▶ **Activity**
Your answer should be only the lines below from the one with "orange tile C1" to the one with "white round brick C6:D7", repeated exactly, ends included.

START Supplied material

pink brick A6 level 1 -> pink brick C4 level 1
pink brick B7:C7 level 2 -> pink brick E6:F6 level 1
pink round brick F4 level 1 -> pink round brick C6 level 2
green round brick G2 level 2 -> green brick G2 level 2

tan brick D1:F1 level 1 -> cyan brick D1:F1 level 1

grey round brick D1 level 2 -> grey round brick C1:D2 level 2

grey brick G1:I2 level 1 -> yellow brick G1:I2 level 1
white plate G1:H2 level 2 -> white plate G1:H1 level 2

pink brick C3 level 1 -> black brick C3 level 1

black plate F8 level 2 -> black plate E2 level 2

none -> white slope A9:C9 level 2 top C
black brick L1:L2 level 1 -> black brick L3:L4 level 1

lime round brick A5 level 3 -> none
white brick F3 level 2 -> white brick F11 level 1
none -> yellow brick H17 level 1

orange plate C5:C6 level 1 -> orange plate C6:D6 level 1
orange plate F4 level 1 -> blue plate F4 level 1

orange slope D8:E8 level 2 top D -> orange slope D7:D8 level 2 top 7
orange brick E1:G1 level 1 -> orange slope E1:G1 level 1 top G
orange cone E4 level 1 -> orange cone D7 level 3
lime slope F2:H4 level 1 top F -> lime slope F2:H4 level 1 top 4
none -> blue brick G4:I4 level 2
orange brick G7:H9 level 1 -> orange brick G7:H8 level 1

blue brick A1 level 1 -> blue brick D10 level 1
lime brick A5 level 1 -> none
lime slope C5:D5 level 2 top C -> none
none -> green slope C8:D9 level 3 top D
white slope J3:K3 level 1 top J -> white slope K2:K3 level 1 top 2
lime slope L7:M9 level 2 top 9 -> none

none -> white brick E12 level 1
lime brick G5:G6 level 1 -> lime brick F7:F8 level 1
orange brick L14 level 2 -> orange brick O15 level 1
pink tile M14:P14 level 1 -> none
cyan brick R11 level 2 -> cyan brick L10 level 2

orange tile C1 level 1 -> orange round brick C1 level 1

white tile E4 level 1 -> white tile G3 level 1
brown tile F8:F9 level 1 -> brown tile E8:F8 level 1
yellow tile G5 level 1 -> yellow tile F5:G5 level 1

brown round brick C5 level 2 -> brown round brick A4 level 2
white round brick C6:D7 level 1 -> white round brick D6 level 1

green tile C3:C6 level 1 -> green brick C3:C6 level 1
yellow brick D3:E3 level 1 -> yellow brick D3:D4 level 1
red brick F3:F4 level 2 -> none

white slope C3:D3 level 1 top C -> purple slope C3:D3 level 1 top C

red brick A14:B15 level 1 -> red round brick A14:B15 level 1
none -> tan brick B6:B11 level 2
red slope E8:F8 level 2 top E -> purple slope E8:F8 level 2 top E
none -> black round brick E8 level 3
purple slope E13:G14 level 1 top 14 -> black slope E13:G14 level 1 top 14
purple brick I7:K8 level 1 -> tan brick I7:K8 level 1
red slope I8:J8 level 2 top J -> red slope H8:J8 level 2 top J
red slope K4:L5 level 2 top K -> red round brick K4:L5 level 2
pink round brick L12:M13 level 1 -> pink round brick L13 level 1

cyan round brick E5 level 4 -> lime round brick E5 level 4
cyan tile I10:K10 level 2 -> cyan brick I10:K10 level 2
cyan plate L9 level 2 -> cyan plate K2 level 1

END Supplied material

▶ **Finished exercise**
orange tile C1 level 1 -> orange round brick C1 level 1

white tile E4 level 1 -> white tile G3 level 1
brown tile F8:F9 level 1 -> brown tile E8:F8 level 1
yellow tile G5 level 1 -> yellow tile F5:G5 level 1

brown round brick C5 level 2 -> brown round brick A4 level 2
white round brick C6:D7 level 1 -> white round brick D6 level 1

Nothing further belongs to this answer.